Exercise: From the first line to the last, repeat the data exactly but leave out the pictures.

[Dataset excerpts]
____
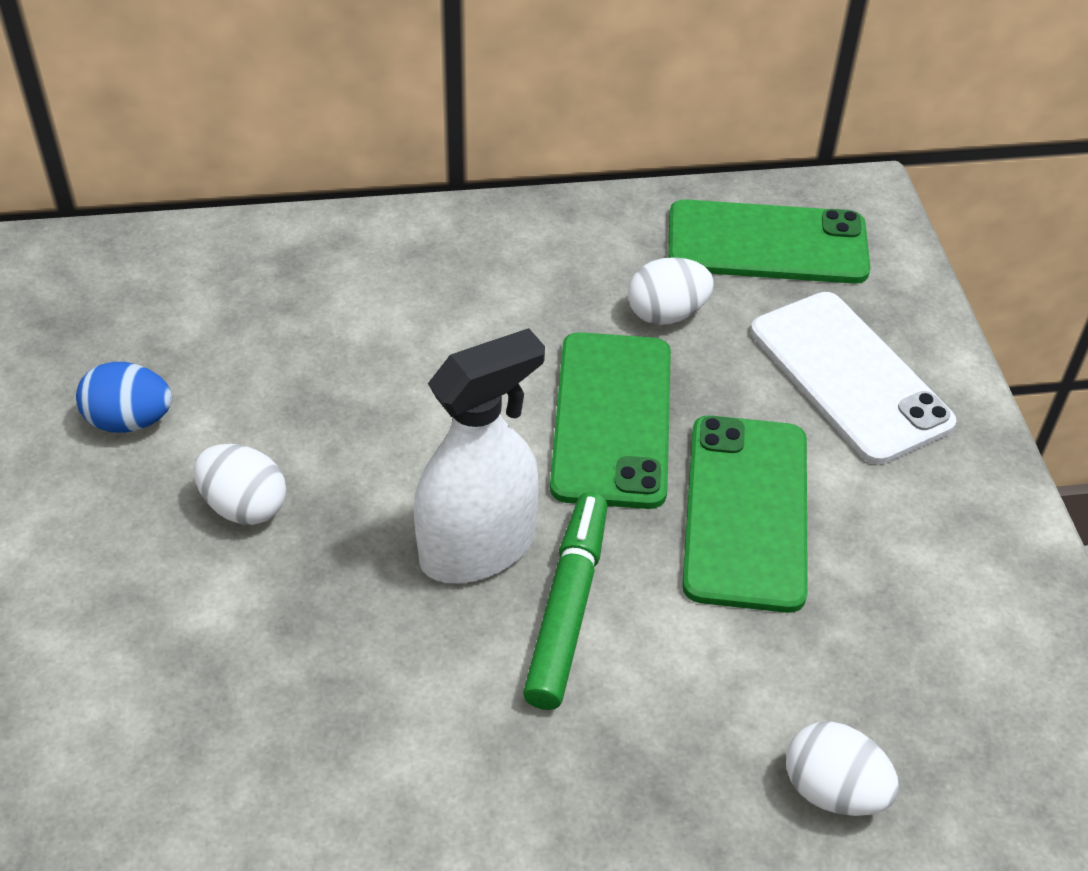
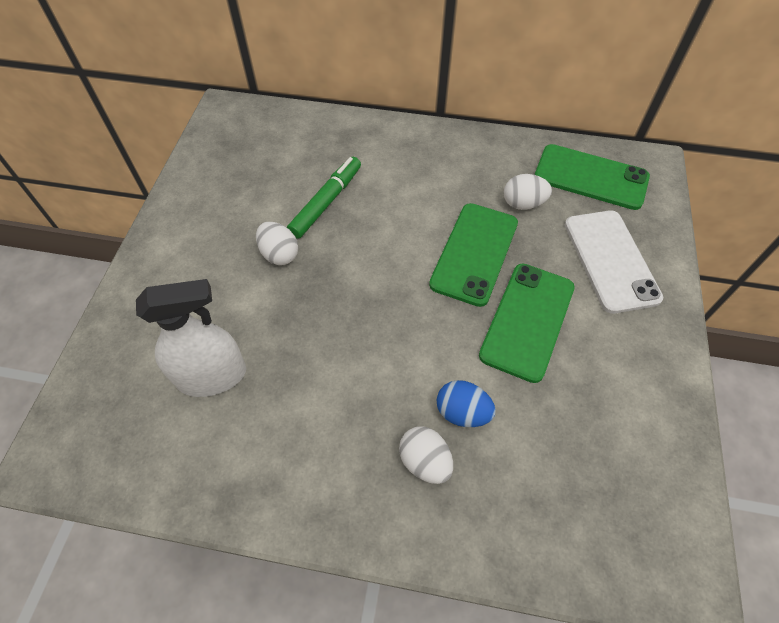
camera: 20 degrees right, 10 degrees up
(130, 421) = (243, 199): blue egg -> blue egg (462, 412)
(477, 548) = (382, 304): white spray bottle -> white spray bottle (212, 376)
(567, 609) = (415, 348): green marker -> green marker (326, 202)
(833, 790) = (520, 488): white egg -> white egg (425, 461)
____
Output for this exercise:
camera: 20 degrees right, 10 degrees up
(130, 421) = (243, 199): blue egg -> blue egg (462, 412)
(477, 548) = (382, 304): white spray bottle -> white spray bottle (212, 376)
(567, 609) = (415, 348): green marker -> green marker (326, 202)
(833, 790) = (520, 488): white egg -> white egg (425, 461)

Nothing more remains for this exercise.